What the exercise asks: When you reach the line containing "RL1 pin NC: GND -> none" in the records below, start copying exactly, and stop once you have copied the line containing "TP1: test point (RESET) -> none".

Saved data entries:
--- --- ---

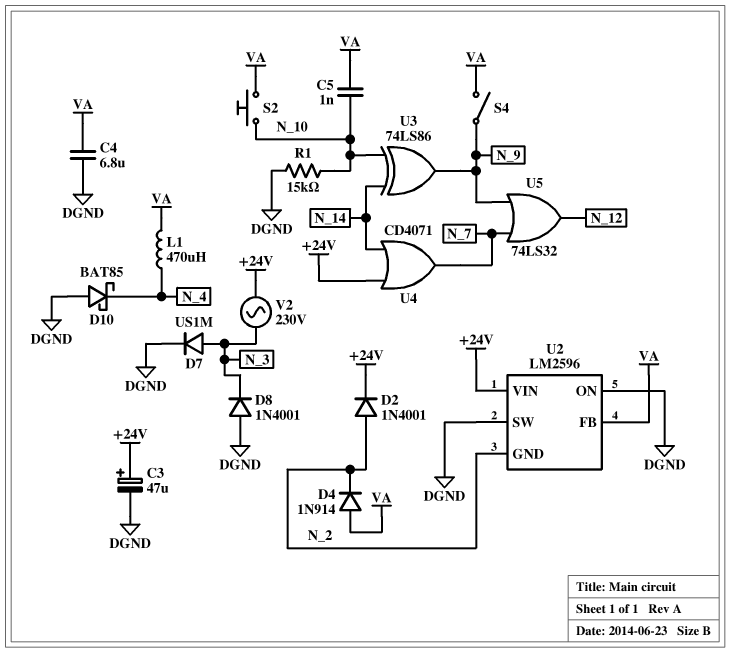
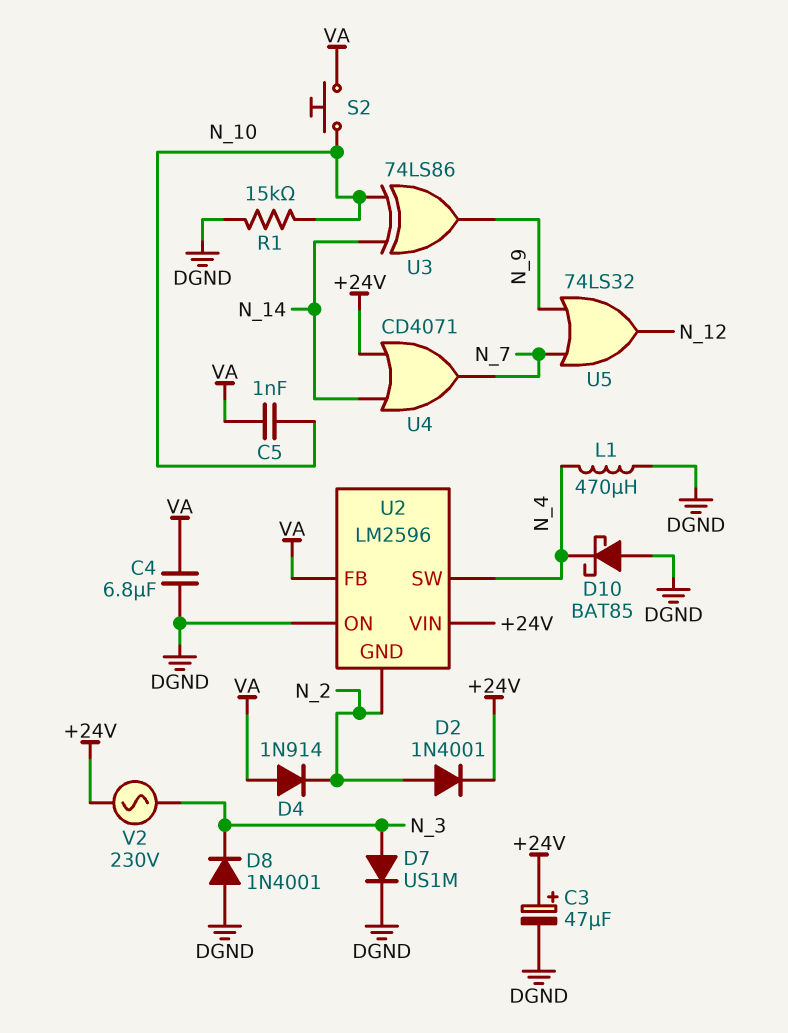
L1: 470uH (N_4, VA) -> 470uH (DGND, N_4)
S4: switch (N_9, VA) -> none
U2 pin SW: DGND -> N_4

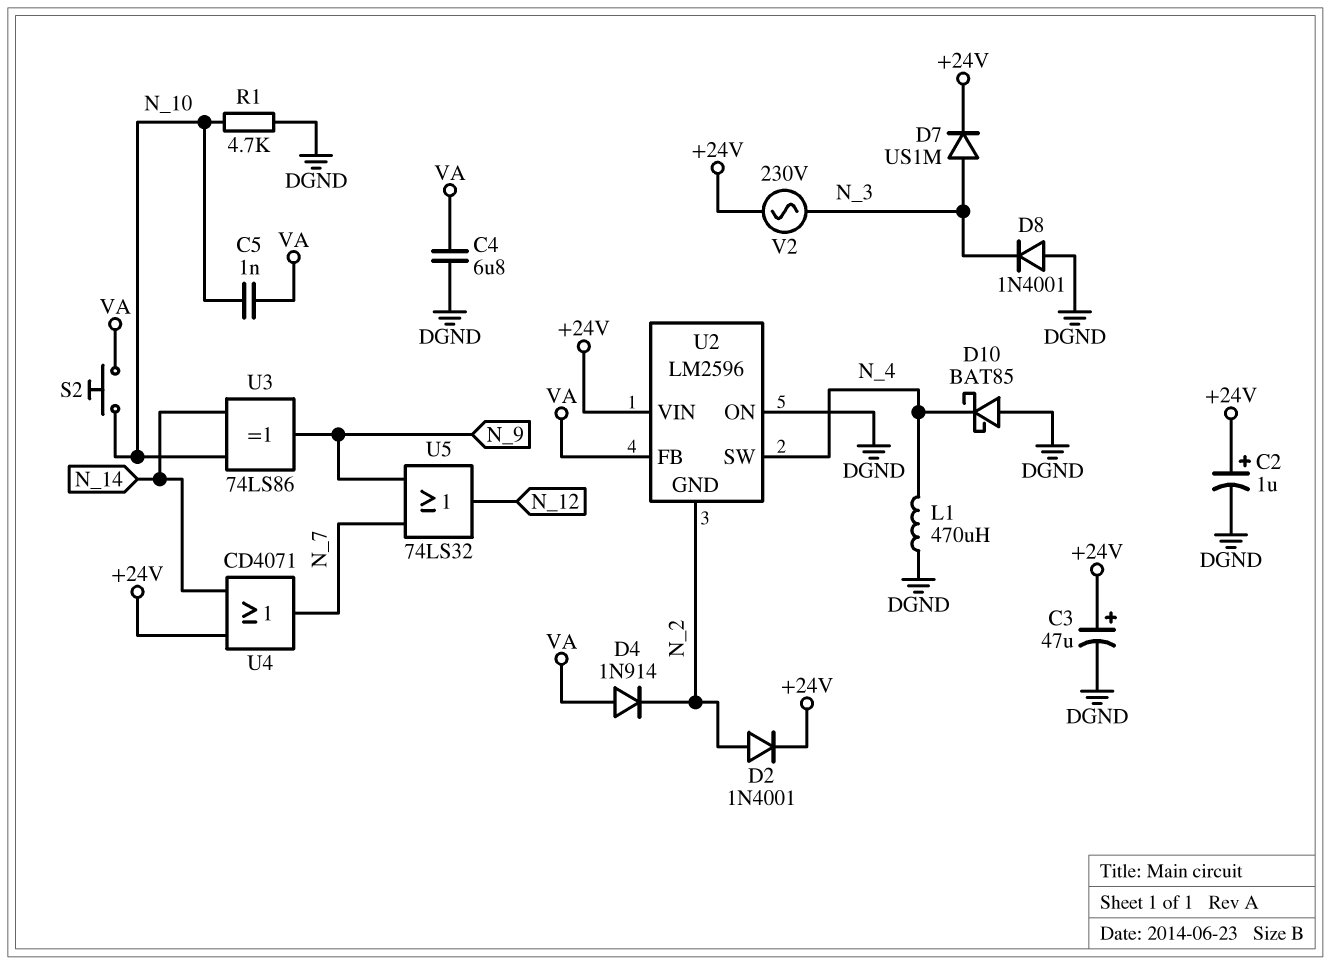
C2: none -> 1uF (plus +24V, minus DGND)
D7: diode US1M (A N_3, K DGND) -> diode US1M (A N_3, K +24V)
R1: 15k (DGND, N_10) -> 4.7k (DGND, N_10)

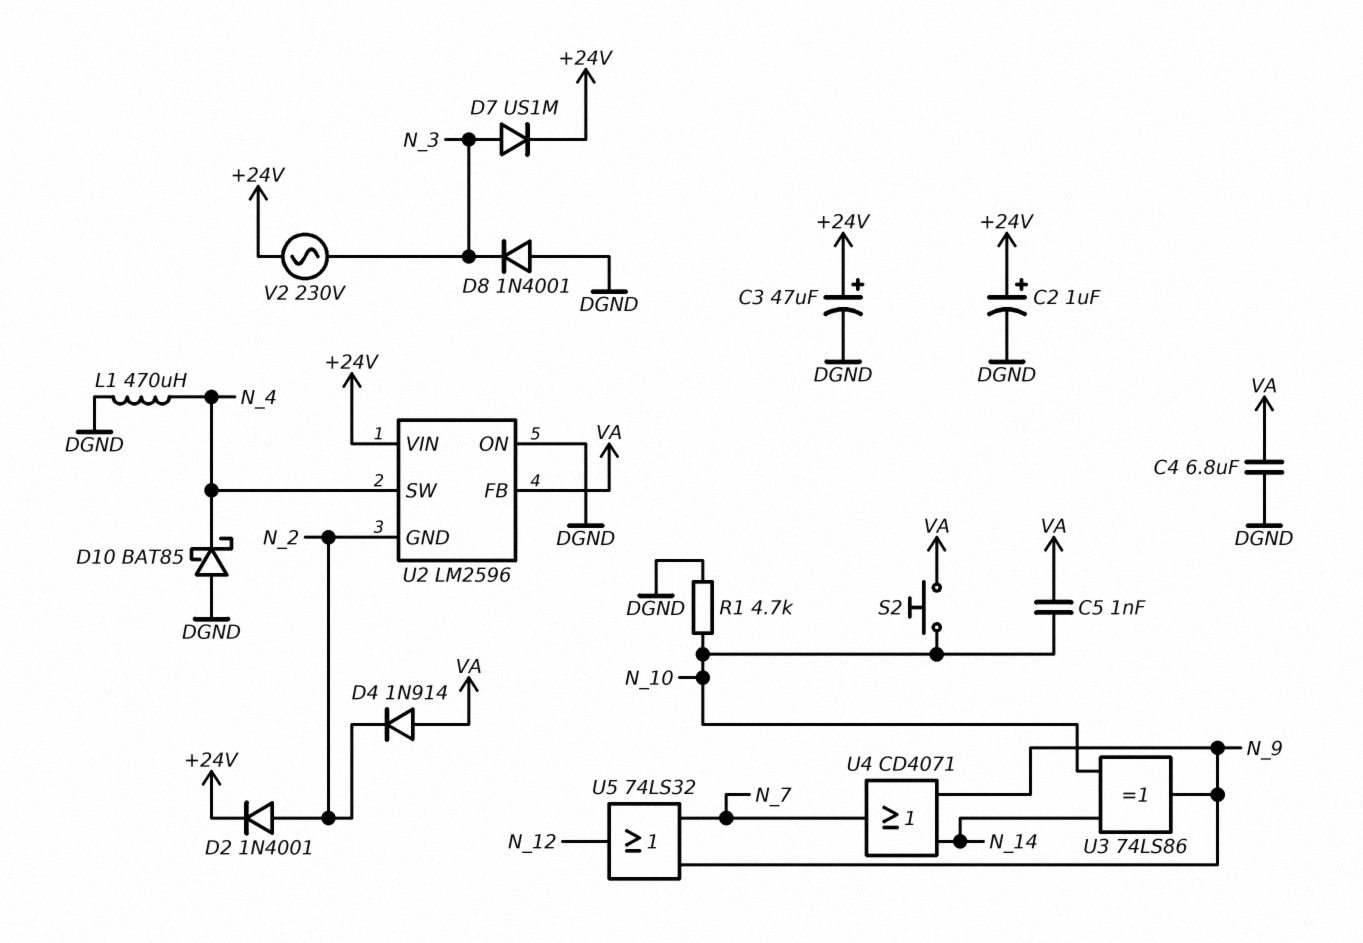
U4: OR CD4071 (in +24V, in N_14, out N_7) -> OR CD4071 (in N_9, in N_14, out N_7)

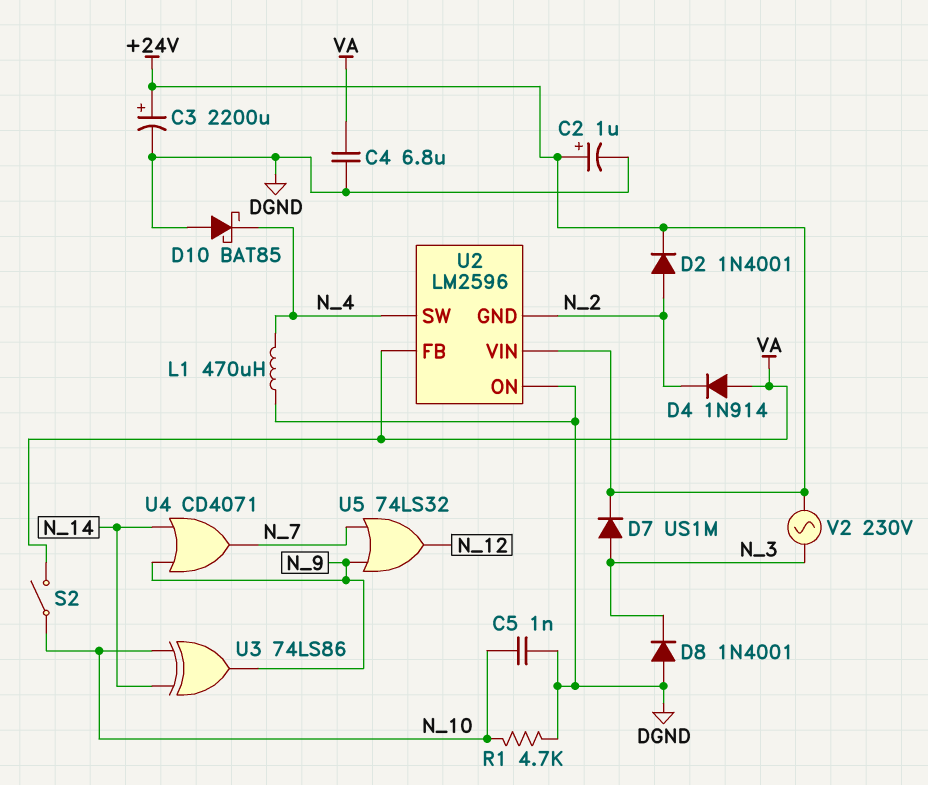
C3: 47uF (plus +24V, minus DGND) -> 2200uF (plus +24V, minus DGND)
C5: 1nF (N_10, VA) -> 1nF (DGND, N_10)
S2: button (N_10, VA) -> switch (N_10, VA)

--- --- ---

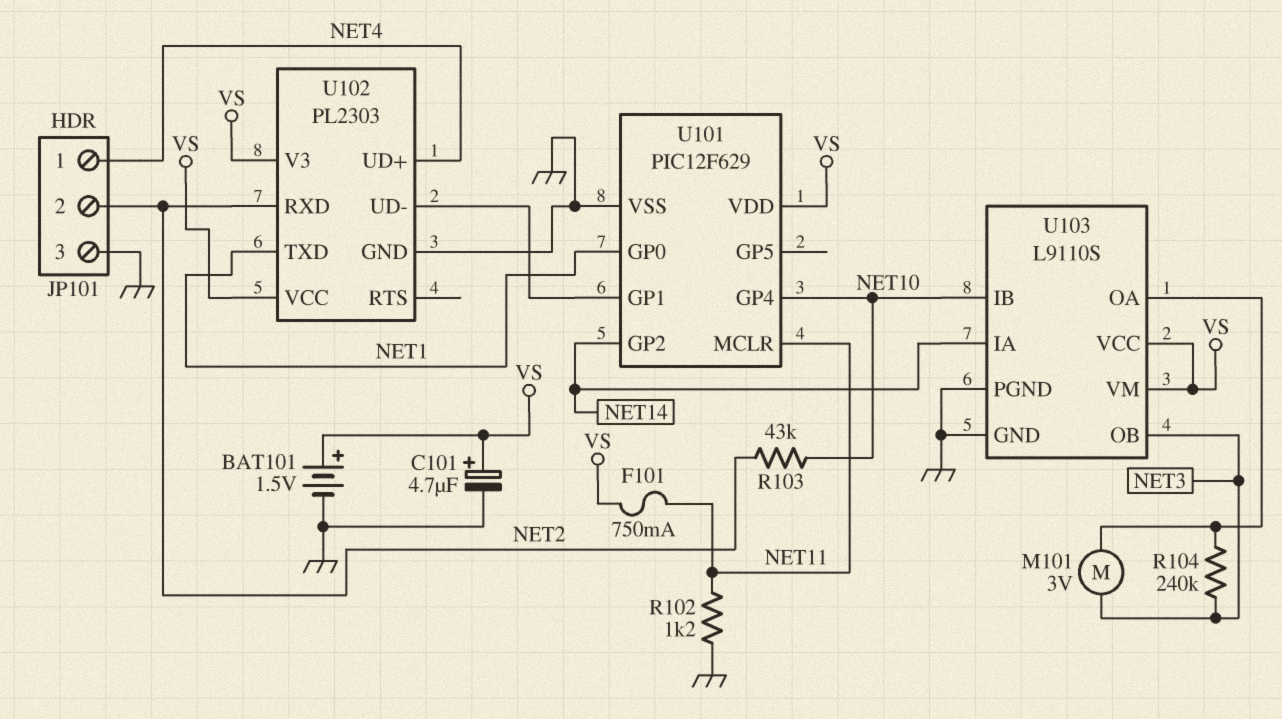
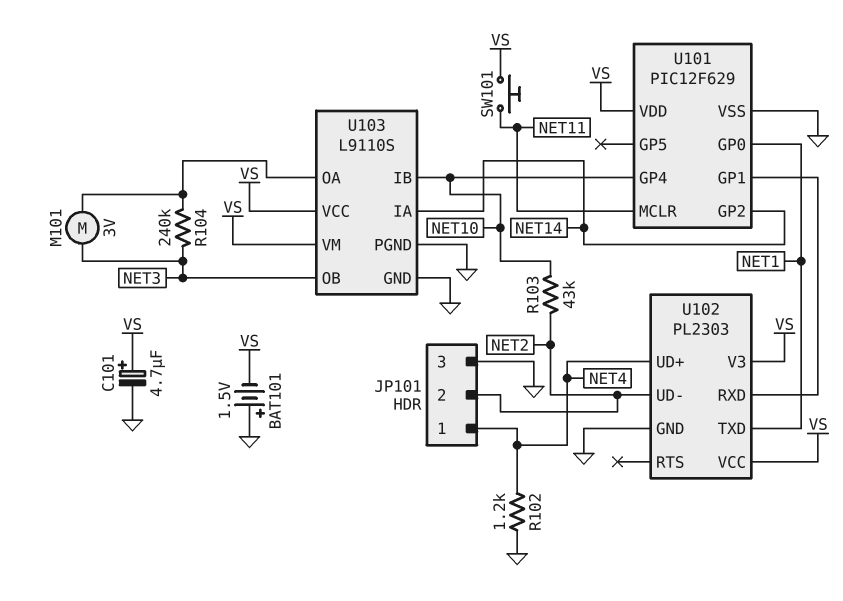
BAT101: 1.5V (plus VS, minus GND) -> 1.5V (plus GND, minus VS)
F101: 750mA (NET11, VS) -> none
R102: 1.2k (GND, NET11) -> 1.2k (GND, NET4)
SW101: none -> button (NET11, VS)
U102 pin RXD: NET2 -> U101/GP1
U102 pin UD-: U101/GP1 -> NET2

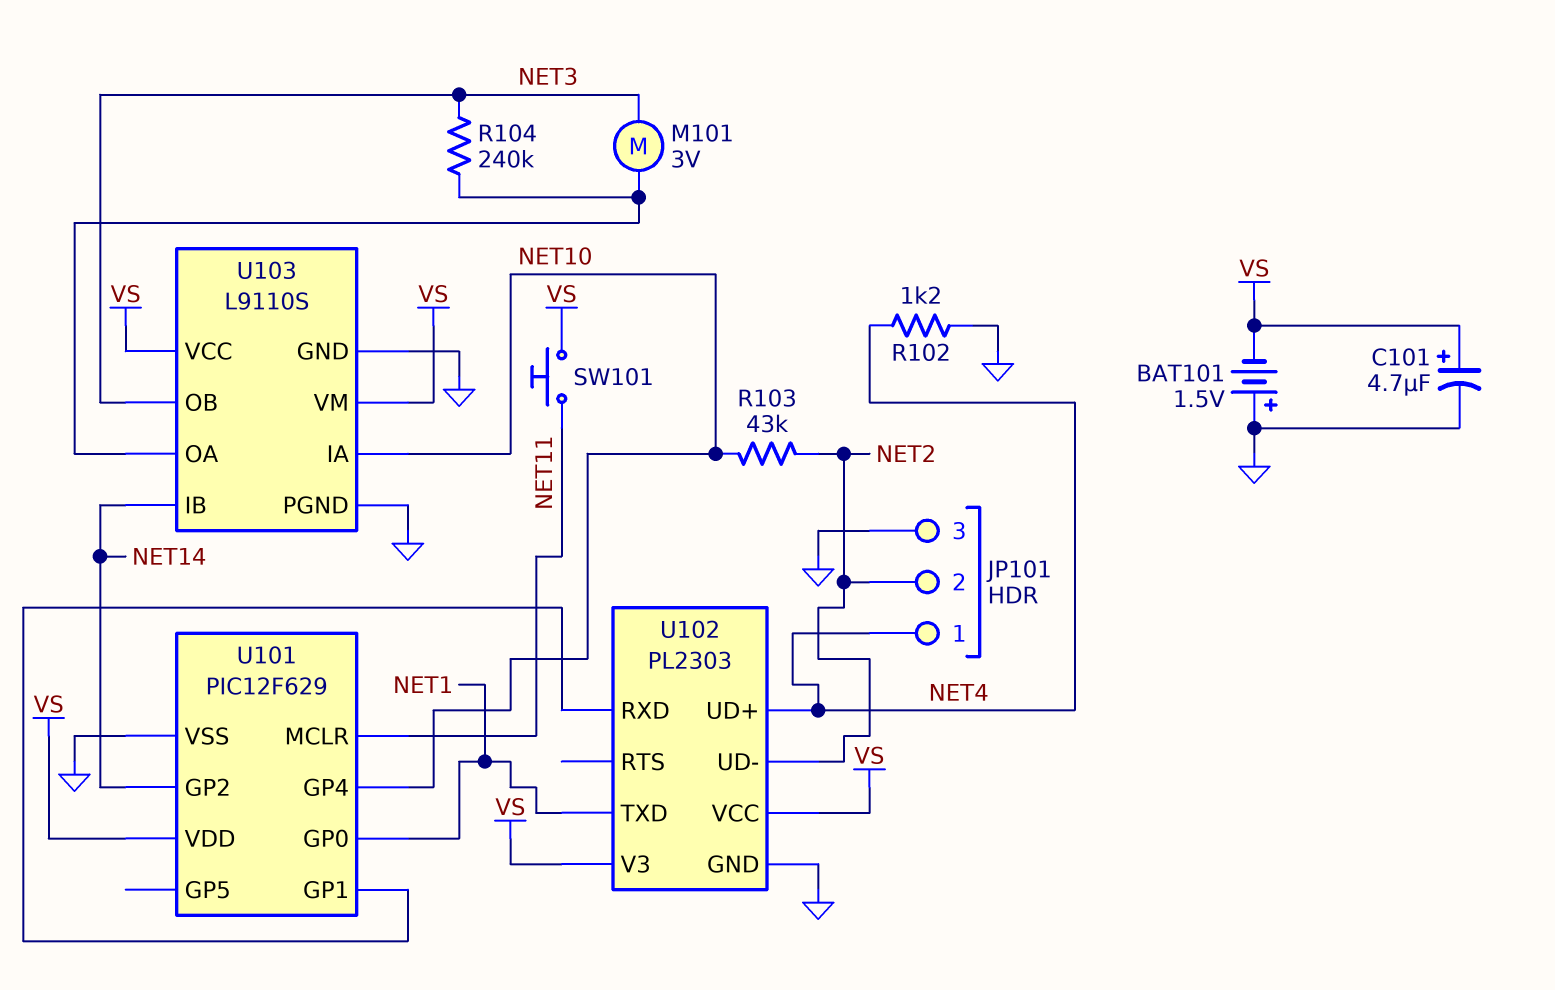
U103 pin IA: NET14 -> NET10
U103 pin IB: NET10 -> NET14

--- --- ---

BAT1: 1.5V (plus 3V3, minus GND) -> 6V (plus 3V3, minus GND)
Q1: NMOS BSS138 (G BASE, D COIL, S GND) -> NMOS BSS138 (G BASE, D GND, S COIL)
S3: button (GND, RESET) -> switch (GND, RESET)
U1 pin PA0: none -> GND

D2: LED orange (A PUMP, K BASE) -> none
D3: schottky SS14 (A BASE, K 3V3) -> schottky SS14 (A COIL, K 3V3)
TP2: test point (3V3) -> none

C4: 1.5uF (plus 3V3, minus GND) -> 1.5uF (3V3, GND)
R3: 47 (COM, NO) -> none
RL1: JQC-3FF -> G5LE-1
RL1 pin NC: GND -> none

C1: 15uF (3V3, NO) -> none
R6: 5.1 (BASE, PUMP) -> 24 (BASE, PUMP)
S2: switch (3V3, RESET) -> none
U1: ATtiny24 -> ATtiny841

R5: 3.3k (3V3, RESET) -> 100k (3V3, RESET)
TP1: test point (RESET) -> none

--- --- ---

Answer to this problem:
RL1 pin NC: GND -> none

C1: 15uF (3V3, NO) -> none
R6: 5.1 (BASE, PUMP) -> 24 (BASE, PUMP)
S2: switch (3V3, RESET) -> none
U1: ATtiny24 -> ATtiny841

R5: 3.3k (3V3, RESET) -> 100k (3V3, RESET)
TP1: test point (RESET) -> none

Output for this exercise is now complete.